> **Records to process**:
※ ※ ※
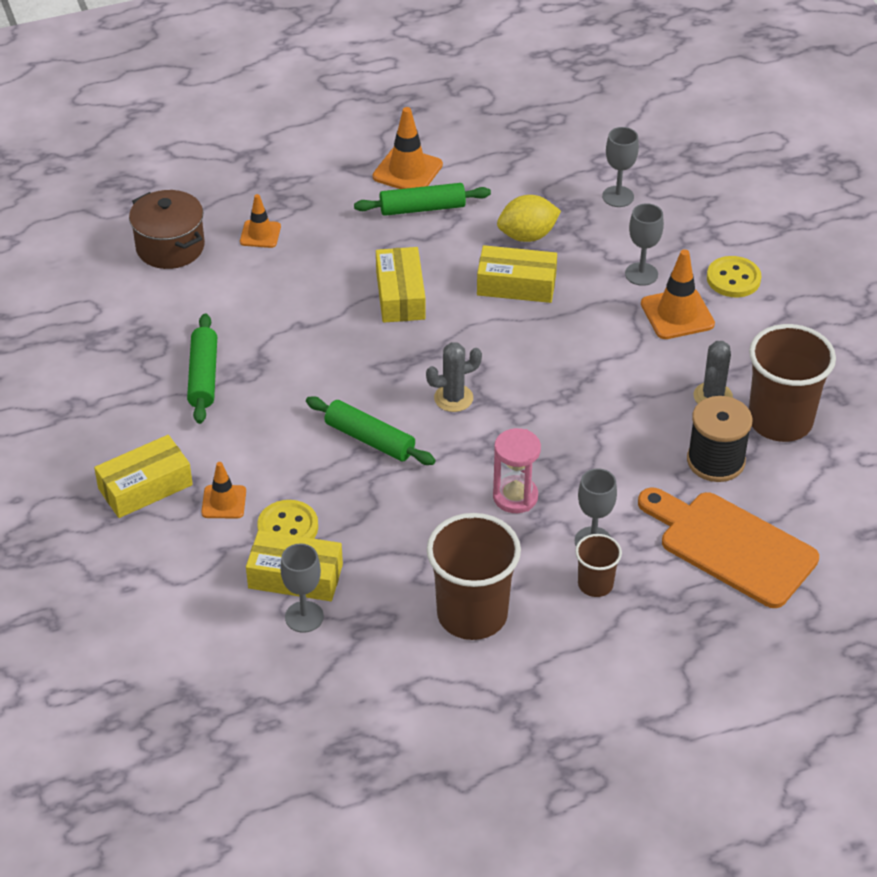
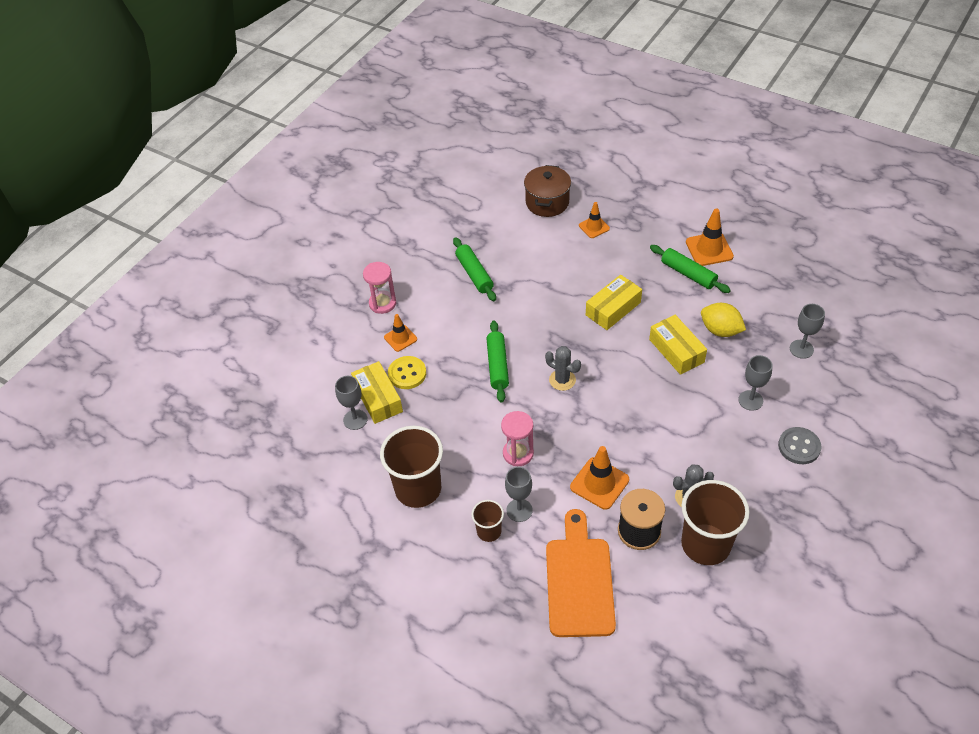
camera: 55 degrees right, 5 degrees up
(145, 487) = (382, 303): yellow box -> pink hourglass
(203, 376) = (474, 274): green rolling pin -> green rolling pin turned 75 degrees counterclockwise
(677, 314) = (737, 438): orange traffic cone -> orange traffic cone (599, 483)
(733, 279) = (799, 447): yellow button -> grey button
※ ※ ※
Would you repeat the material exactly, keeping out any pictures?

camera: 55 degrees right, 5 degrees up
(145, 487) = (382, 303): yellow box -> pink hourglass
(203, 376) = (474, 274): green rolling pin -> green rolling pin turned 75 degrees counterclockwise
(677, 314) = (737, 438): orange traffic cone -> orange traffic cone (599, 483)
(733, 279) = (799, 447): yellow button -> grey button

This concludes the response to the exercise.